Description of the task:
Check the entries below for lines with "orange"; report only how many there are.

Revision comparison data
************
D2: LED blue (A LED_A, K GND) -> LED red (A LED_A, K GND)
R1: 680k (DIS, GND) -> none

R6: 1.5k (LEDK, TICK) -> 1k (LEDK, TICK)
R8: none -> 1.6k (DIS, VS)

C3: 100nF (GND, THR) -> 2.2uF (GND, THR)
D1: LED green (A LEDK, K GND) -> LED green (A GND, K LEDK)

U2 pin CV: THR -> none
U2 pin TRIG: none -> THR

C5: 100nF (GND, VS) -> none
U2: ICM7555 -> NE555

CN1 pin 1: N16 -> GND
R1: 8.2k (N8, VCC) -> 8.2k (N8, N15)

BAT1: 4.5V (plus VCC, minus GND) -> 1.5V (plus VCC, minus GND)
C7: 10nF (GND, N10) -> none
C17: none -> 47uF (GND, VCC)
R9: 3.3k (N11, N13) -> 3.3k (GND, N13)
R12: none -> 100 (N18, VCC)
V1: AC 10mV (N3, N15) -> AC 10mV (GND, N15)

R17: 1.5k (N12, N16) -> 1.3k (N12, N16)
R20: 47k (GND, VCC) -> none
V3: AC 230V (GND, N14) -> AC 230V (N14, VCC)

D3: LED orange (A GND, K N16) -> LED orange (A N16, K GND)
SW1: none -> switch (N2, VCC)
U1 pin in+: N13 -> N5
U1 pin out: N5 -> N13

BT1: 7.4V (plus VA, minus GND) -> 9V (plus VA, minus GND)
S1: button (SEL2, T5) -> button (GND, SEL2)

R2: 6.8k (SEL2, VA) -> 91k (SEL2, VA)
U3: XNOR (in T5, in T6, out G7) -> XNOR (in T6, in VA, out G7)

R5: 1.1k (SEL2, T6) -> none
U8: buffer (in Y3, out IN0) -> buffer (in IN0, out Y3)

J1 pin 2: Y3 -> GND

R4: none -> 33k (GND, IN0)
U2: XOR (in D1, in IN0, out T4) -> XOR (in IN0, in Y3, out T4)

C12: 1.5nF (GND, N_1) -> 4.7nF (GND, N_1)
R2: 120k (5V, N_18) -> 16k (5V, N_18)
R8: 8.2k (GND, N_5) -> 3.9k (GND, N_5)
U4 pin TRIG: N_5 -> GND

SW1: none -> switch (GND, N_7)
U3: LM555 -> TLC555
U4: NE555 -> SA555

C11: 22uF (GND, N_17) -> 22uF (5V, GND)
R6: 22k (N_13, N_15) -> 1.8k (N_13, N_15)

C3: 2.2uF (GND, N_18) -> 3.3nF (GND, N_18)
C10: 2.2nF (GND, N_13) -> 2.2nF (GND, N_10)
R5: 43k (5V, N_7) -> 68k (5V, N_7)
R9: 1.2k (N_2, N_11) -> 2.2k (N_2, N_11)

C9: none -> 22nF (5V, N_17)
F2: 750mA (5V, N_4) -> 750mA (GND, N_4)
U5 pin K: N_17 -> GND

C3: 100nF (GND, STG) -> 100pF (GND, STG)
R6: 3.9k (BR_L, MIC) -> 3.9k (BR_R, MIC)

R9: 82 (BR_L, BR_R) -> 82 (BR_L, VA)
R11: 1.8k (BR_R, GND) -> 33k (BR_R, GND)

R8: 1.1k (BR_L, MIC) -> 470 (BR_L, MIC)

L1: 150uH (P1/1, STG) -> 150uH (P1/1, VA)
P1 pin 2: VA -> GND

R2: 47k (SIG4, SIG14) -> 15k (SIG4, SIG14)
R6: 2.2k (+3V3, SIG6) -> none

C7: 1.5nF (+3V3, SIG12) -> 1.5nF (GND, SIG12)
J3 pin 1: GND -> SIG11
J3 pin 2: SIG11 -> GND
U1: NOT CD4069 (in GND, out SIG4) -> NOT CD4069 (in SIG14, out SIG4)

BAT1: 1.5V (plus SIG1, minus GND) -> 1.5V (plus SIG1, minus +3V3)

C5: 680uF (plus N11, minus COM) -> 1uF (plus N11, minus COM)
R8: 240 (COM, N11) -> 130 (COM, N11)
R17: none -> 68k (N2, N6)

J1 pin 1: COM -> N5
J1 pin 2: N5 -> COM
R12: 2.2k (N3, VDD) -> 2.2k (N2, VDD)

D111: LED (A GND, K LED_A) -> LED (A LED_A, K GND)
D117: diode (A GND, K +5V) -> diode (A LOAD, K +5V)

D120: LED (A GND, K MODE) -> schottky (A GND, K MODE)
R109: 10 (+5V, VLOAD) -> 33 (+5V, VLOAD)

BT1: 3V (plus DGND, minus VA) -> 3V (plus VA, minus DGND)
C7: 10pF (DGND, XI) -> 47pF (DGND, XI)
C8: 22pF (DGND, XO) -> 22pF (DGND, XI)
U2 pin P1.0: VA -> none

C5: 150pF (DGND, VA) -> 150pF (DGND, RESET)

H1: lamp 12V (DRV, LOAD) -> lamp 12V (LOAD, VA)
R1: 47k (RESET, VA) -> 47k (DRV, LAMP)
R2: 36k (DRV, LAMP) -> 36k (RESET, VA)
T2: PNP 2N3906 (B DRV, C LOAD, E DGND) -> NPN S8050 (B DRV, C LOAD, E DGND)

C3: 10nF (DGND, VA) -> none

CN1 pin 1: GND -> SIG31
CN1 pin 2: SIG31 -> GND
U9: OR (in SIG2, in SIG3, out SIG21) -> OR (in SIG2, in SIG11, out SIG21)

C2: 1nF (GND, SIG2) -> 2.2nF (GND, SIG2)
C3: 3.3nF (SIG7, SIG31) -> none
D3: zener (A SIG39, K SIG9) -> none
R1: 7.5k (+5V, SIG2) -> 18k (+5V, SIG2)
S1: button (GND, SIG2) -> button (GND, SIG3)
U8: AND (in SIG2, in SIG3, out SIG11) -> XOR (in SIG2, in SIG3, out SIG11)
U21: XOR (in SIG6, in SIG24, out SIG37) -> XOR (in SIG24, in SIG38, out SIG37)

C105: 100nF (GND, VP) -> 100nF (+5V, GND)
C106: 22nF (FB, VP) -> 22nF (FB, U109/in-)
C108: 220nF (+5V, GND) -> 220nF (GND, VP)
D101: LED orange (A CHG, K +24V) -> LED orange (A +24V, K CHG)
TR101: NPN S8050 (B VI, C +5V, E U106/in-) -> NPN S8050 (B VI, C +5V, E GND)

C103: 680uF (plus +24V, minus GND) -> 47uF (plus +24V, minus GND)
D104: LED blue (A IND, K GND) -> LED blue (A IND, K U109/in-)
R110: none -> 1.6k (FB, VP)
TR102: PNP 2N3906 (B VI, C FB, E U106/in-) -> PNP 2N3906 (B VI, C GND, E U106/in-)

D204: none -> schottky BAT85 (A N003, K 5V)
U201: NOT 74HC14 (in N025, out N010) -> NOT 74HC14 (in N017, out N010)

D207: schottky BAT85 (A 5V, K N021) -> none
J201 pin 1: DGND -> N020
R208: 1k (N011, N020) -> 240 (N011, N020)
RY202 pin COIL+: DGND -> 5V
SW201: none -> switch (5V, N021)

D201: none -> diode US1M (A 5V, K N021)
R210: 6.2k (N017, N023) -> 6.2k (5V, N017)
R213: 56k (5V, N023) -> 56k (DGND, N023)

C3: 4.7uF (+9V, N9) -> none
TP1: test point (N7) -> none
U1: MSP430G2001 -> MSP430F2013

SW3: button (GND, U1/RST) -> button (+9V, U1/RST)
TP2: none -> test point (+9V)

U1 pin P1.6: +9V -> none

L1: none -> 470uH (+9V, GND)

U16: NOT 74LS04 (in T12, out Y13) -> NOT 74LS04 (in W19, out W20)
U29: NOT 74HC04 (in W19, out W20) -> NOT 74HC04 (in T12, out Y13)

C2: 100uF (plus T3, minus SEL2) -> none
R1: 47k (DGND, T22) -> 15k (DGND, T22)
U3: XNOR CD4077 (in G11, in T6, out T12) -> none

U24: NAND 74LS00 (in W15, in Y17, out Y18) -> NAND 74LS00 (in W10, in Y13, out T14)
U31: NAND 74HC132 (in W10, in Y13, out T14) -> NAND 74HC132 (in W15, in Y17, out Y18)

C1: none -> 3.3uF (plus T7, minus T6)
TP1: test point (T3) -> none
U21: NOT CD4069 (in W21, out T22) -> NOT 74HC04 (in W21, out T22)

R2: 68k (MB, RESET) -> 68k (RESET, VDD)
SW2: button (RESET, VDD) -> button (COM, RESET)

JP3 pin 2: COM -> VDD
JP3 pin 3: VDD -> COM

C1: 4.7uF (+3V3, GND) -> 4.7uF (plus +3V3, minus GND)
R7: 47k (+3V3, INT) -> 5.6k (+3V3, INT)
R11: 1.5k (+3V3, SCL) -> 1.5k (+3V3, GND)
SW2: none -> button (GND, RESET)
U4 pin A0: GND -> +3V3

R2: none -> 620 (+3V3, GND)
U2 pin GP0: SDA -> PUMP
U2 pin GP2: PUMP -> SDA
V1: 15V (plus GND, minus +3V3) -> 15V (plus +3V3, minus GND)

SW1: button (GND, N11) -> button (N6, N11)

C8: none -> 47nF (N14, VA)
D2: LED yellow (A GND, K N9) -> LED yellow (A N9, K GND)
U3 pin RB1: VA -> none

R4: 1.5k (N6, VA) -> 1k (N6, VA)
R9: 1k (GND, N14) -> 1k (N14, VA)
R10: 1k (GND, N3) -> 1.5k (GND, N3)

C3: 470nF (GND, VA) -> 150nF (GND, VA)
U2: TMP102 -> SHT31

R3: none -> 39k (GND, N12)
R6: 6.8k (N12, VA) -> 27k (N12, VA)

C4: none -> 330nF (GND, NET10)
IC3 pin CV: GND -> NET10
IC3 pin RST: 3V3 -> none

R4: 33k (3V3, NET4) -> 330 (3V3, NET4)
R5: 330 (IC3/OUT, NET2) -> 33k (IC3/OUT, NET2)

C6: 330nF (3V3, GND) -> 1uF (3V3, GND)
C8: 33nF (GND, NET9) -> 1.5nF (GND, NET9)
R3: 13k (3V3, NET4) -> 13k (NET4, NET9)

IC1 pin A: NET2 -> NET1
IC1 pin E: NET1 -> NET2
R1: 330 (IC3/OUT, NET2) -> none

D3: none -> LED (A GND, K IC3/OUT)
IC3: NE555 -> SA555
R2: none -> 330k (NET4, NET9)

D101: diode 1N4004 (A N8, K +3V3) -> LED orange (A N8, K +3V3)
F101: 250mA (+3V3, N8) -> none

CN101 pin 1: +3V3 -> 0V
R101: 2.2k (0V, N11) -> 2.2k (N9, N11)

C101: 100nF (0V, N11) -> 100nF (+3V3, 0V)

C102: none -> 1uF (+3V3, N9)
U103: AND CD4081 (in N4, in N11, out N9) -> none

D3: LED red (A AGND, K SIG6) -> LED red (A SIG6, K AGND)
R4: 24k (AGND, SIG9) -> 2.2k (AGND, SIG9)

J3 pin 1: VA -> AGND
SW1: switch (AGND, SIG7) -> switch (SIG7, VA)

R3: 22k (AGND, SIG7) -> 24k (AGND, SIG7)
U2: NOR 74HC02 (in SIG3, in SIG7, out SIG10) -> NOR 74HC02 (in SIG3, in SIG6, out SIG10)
************
Written response:
3